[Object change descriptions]
---
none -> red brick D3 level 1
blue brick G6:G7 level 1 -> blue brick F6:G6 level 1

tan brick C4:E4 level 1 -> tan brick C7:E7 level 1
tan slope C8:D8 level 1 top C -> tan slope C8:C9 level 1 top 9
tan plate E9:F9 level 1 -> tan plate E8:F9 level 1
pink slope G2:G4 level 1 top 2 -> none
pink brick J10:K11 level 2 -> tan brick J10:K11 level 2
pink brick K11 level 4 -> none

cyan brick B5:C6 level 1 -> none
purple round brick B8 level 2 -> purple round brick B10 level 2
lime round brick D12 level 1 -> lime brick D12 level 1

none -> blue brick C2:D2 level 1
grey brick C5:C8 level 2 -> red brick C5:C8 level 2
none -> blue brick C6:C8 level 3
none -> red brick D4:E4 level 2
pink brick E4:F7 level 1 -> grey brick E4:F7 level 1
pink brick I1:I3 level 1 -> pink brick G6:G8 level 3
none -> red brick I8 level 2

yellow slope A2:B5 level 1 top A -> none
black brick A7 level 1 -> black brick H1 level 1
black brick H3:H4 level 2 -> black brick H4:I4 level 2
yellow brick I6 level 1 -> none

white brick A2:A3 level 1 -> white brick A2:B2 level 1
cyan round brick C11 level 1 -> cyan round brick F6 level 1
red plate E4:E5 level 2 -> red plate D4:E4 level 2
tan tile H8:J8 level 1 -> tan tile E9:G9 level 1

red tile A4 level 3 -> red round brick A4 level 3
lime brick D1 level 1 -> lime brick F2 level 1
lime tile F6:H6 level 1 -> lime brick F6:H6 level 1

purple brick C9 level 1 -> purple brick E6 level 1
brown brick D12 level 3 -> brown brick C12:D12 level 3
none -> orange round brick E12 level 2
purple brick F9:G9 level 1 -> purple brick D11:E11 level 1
---
**Task goal:** Would you please output every record again, exactly?

**Result:**
none -> red brick D3 level 1
blue brick G6:G7 level 1 -> blue brick F6:G6 level 1

tan brick C4:E4 level 1 -> tan brick C7:E7 level 1
tan slope C8:D8 level 1 top C -> tan slope C8:C9 level 1 top 9
tan plate E9:F9 level 1 -> tan plate E8:F9 level 1
pink slope G2:G4 level 1 top 2 -> none
pink brick J10:K11 level 2 -> tan brick J10:K11 level 2
pink brick K11 level 4 -> none

cyan brick B5:C6 level 1 -> none
purple round brick B8 level 2 -> purple round brick B10 level 2
lime round brick D12 level 1 -> lime brick D12 level 1

none -> blue brick C2:D2 level 1
grey brick C5:C8 level 2 -> red brick C5:C8 level 2
none -> blue brick C6:C8 level 3
none -> red brick D4:E4 level 2
pink brick E4:F7 level 1 -> grey brick E4:F7 level 1
pink brick I1:I3 level 1 -> pink brick G6:G8 level 3
none -> red brick I8 level 2

yellow slope A2:B5 level 1 top A -> none
black brick A7 level 1 -> black brick H1 level 1
black brick H3:H4 level 2 -> black brick H4:I4 level 2
yellow brick I6 level 1 -> none

white brick A2:A3 level 1 -> white brick A2:B2 level 1
cyan round brick C11 level 1 -> cyan round brick F6 level 1
red plate E4:E5 level 2 -> red plate D4:E4 level 2
tan tile H8:J8 level 1 -> tan tile E9:G9 level 1

red tile A4 level 3 -> red round brick A4 level 3
lime brick D1 level 1 -> lime brick F2 level 1
lime tile F6:H6 level 1 -> lime brick F6:H6 level 1

purple brick C9 level 1 -> purple brick E6 level 1
brown brick D12 level 3 -> brown brick C12:D12 level 3
none -> orange round brick E12 level 2
purple brick F9:G9 level 1 -> purple brick D11:E11 level 1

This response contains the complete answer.